Problem description: Please copy the following lines exactly as they appear.

Supplied records:
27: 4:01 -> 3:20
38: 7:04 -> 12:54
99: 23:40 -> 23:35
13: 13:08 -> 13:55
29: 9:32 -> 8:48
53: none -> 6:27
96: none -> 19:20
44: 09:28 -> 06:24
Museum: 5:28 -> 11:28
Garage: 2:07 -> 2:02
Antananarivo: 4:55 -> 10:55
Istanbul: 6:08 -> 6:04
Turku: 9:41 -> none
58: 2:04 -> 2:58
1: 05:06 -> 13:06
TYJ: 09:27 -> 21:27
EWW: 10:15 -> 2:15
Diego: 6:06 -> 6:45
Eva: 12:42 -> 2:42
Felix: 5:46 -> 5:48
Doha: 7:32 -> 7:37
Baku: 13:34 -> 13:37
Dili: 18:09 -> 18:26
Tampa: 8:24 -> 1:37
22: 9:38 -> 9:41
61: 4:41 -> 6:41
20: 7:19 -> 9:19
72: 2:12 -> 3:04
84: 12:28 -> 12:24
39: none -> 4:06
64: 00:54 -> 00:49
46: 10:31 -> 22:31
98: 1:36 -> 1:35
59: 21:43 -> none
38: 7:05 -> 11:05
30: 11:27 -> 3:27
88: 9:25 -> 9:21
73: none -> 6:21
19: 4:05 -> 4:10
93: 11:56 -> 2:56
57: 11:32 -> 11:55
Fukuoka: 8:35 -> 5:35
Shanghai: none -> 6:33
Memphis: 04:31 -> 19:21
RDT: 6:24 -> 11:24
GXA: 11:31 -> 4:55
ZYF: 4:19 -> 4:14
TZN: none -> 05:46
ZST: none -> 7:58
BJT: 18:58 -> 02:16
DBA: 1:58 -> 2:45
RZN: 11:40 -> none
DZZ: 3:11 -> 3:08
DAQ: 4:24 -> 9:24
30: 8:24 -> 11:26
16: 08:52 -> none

Expected answer:
27: 4:01 -> 3:20
38: 7:04 -> 12:54
99: 23:40 -> 23:35
13: 13:08 -> 13:55
29: 9:32 -> 8:48
53: none -> 6:27
96: none -> 19:20
44: 09:28 -> 06:24
Museum: 5:28 -> 11:28
Garage: 2:07 -> 2:02
Antananarivo: 4:55 -> 10:55
Istanbul: 6:08 -> 6:04
Turku: 9:41 -> none
58: 2:04 -> 2:58
1: 05:06 -> 13:06
TYJ: 09:27 -> 21:27
EWW: 10:15 -> 2:15
Diego: 6:06 -> 6:45
Eva: 12:42 -> 2:42
Felix: 5:46 -> 5:48
Doha: 7:32 -> 7:37
Baku: 13:34 -> 13:37
Dili: 18:09 -> 18:26
Tampa: 8:24 -> 1:37
22: 9:38 -> 9:41
61: 4:41 -> 6:41
20: 7:19 -> 9:19
72: 2:12 -> 3:04
84: 12:28 -> 12:24
39: none -> 4:06
64: 00:54 -> 00:49
46: 10:31 -> 22:31
98: 1:36 -> 1:35
59: 21:43 -> none
38: 7:05 -> 11:05
30: 11:27 -> 3:27
88: 9:25 -> 9:21
73: none -> 6:21
19: 4:05 -> 4:10
93: 11:56 -> 2:56
57: 11:32 -> 11:55
Fukuoka: 8:35 -> 5:35
Shanghai: none -> 6:33
Memphis: 04:31 -> 19:21
RDT: 6:24 -> 11:24
GXA: 11:31 -> 4:55
ZYF: 4:19 -> 4:14
TZN: none -> 05:46
ZST: none -> 7:58
BJT: 18:58 -> 02:16
DBA: 1:58 -> 2:45
RZN: 11:40 -> none
DZZ: 3:11 -> 3:08
DAQ: 4:24 -> 9:24
30: 8:24 -> 11:26
16: 08:52 -> none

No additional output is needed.